DATA:

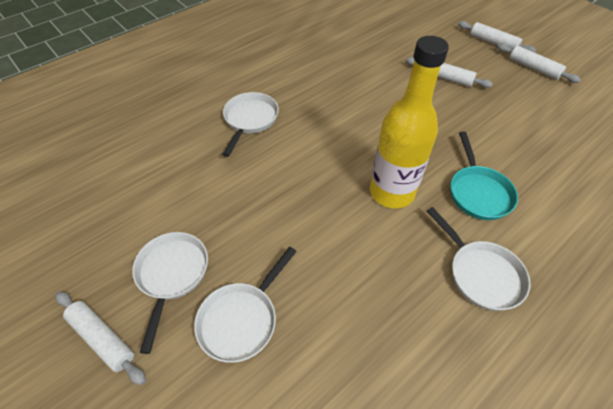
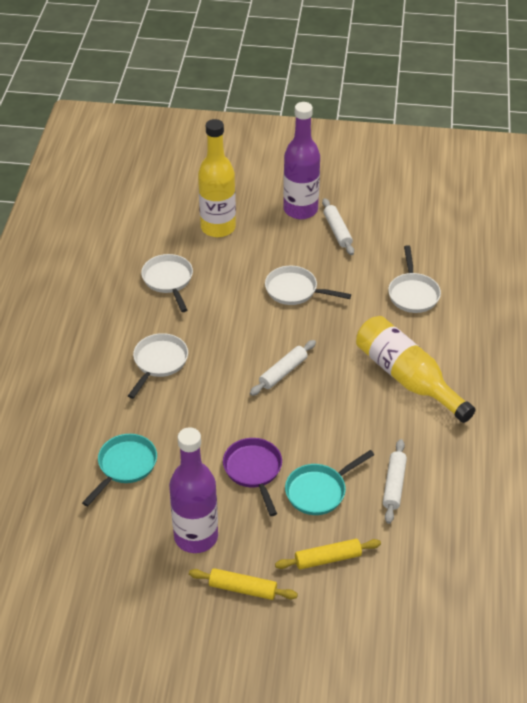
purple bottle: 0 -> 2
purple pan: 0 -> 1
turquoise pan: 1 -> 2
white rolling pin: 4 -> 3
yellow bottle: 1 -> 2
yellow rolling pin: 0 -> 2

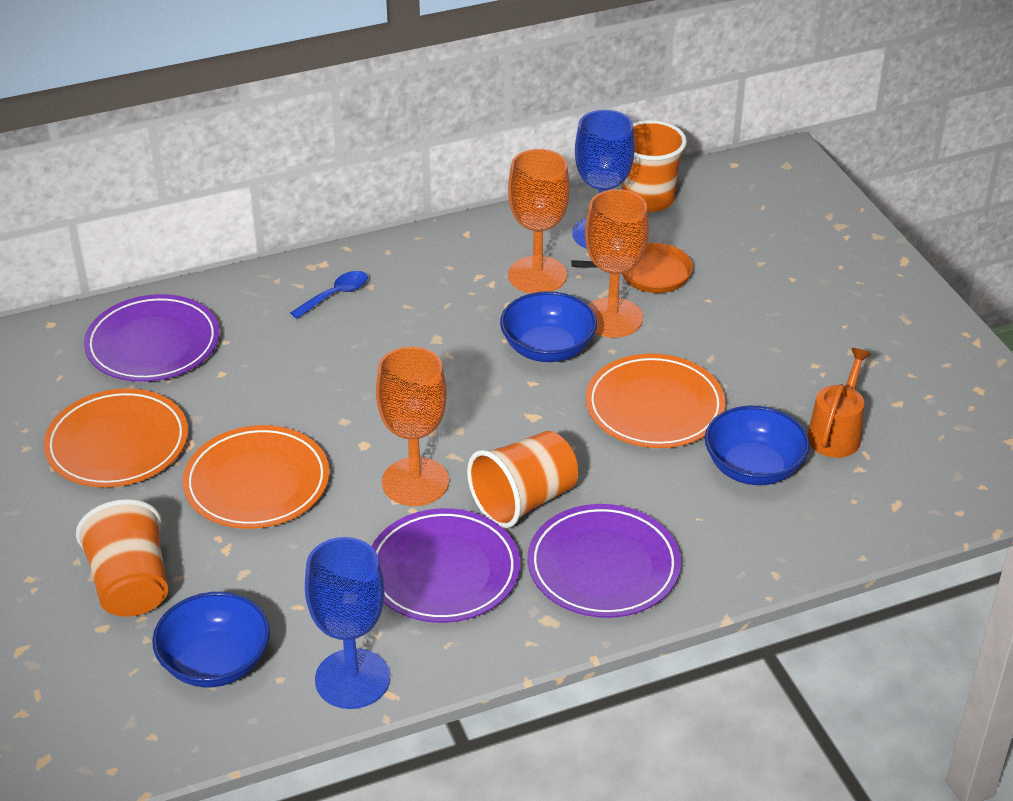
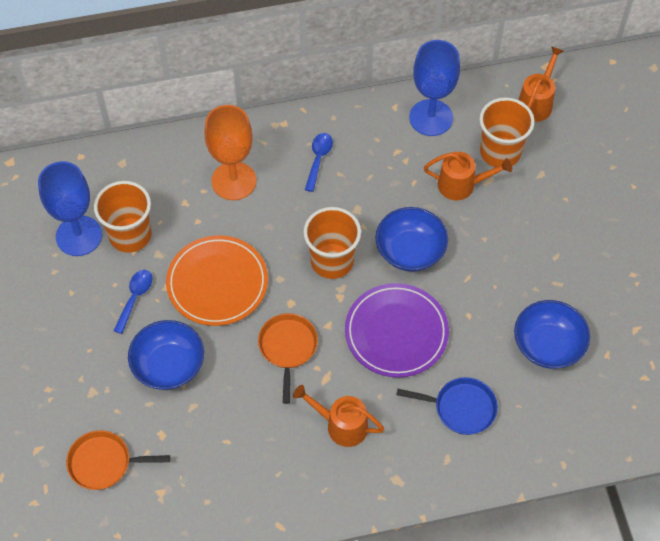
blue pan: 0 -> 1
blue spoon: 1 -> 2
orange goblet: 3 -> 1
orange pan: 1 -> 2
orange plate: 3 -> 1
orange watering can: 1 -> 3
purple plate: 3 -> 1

EXERCISE DESCRIPTION: Across the material, count every line that holds "orange" and state only how many there are.

RESPONSE TO THIS TASK: 4